[Data records]
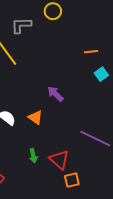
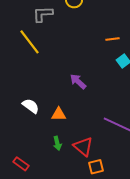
orange triangle: (35, 117) -> (59, 114), moved, turned -35

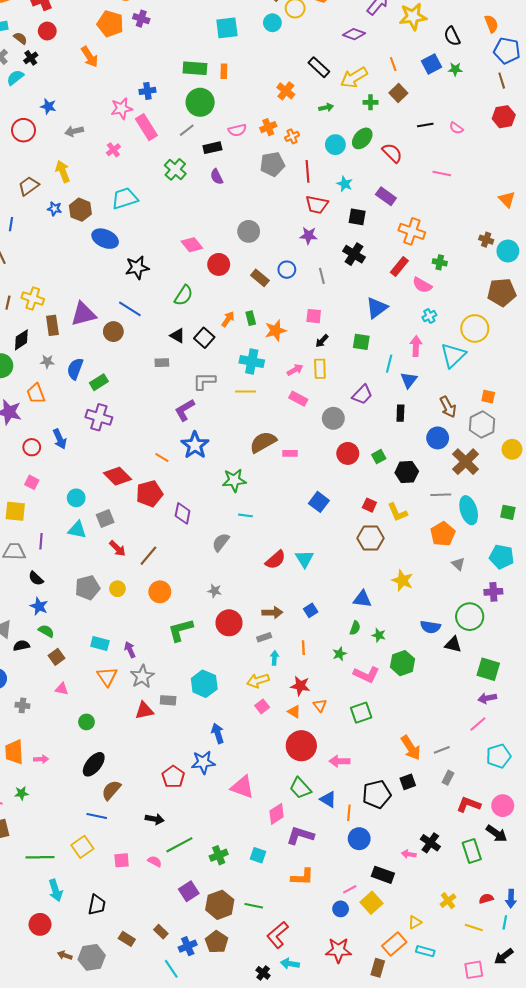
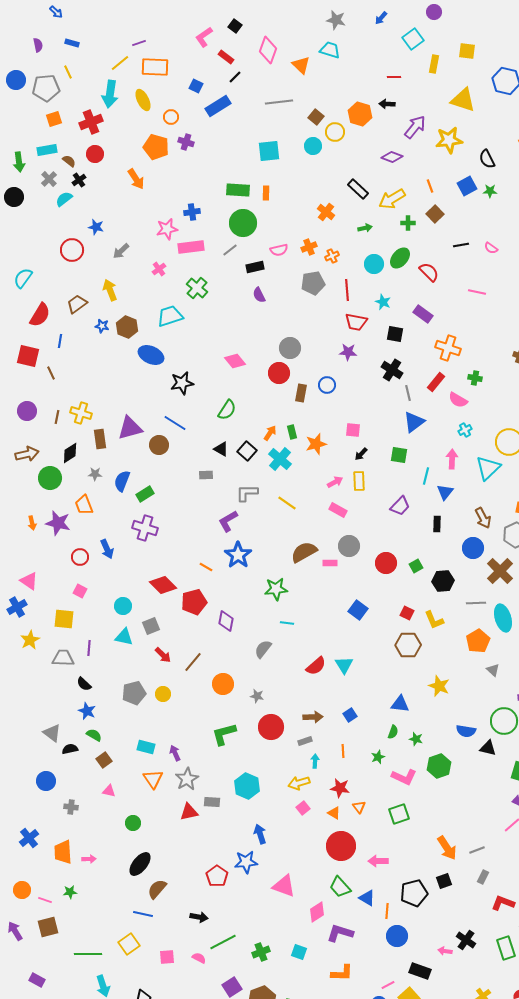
pink rectangle: (146, 127) -> (191, 247), turned -65
gray arrow: (74, 131) -> (121, 251), turned -30
green cross: (175, 169) -> (197, 288), moved
red circle: (219, 264) -> (279, 373), moved
gray line: (322, 276) -> (408, 393), moved
brown rectangle: (260, 278) -> (301, 393), turned 60
cyan cross: (252, 362) -> (280, 459), moved, turned 30
yellow line: (246, 391) -> (287, 503), turned 36
gray circle: (333, 418) -> (349, 546), moved
orange circle: (160, 592) -> (223, 684), moved

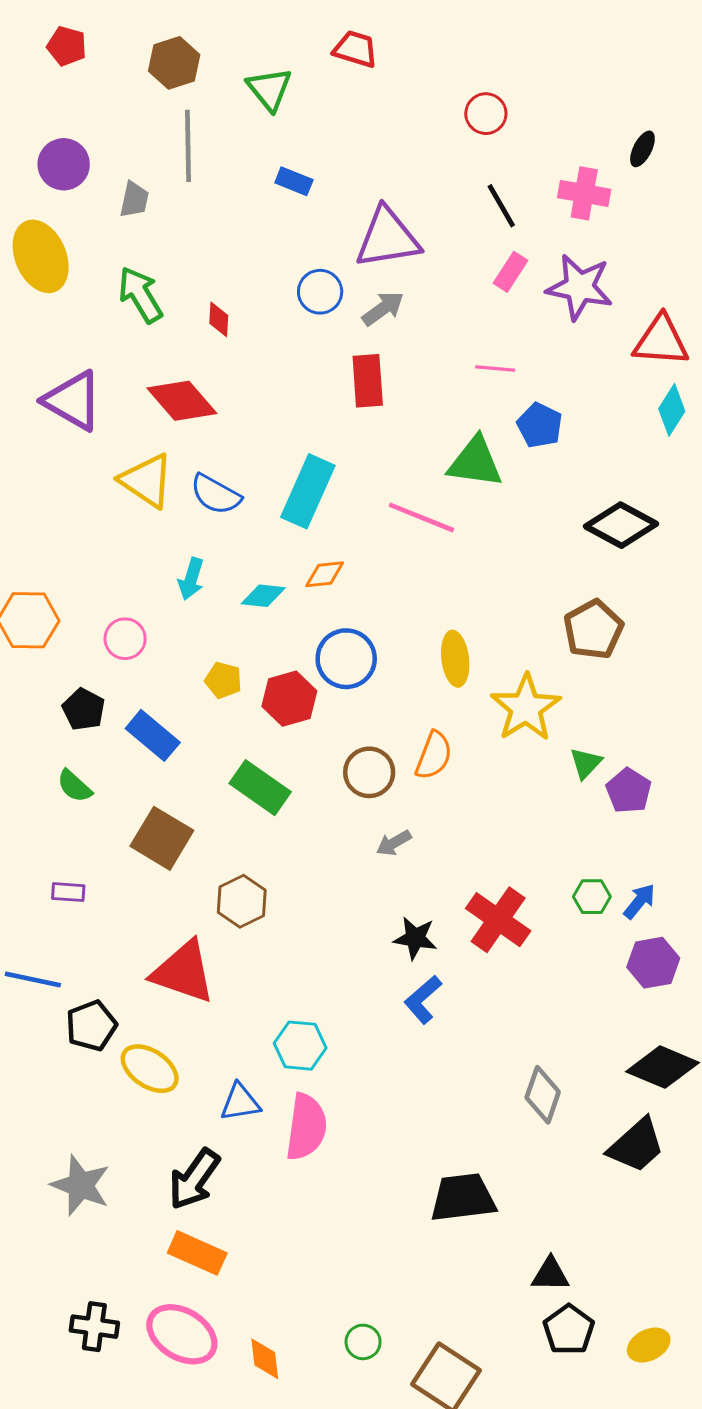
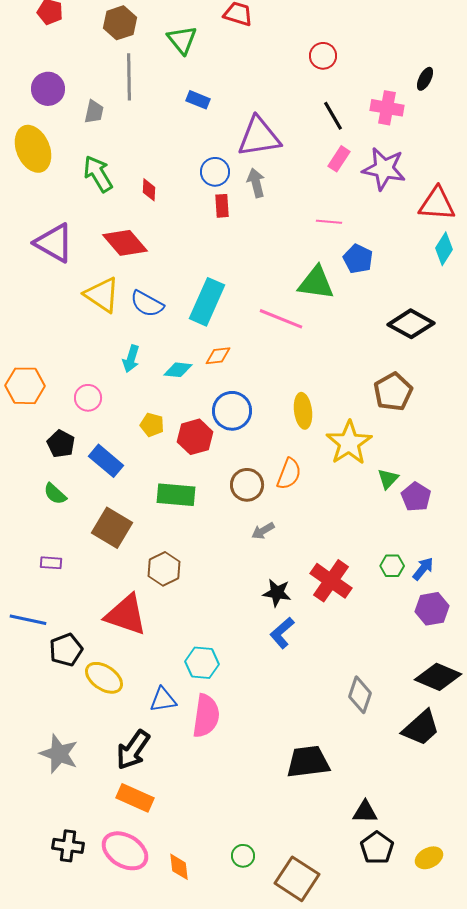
gray arrow: (383, 309) -> (256, 183), turned -68
red rectangle: (368, 381) -> (222, 206), moved, size x0.7
green rectangle: (260, 788) -> (176, 495), turned -30

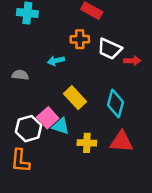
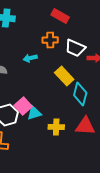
yellow rectangle: (75, 98) -> (64, 76), moved
cyan triangle: (61, 126) -> (34, 113), turned -35

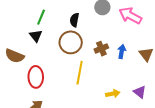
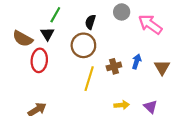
brown cross: (101, 49) -> (114, 66), moved
brown semicircle: (15, 56) -> (23, 39), moved
red ellipse: (36, 77) -> (39, 60), moved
[/Data records]
■ **Task to carry out**
All entries should be restated word for word; no images belong in the copy.

■ **Written solution**
orange triangle: (35, 117) -> (59, 114), moved, turned -35

pink rectangle: (146, 127) -> (191, 247), turned -65
gray arrow: (74, 131) -> (121, 251), turned -30
green cross: (175, 169) -> (197, 288), moved
red circle: (219, 264) -> (279, 373), moved
gray line: (322, 276) -> (408, 393), moved
brown rectangle: (260, 278) -> (301, 393), turned 60
cyan cross: (252, 362) -> (280, 459), moved, turned 30
yellow line: (246, 391) -> (287, 503), turned 36
gray circle: (333, 418) -> (349, 546), moved
orange circle: (160, 592) -> (223, 684), moved

gray arrow: (383, 309) -> (256, 183), turned -68
red rectangle: (368, 381) -> (222, 206), moved, size x0.7
green rectangle: (260, 788) -> (176, 495), turned -30

yellow rectangle: (75, 98) -> (64, 76), moved
cyan triangle: (61, 126) -> (34, 113), turned -35

brown cross: (101, 49) -> (114, 66), moved
brown semicircle: (15, 56) -> (23, 39), moved
red ellipse: (36, 77) -> (39, 60), moved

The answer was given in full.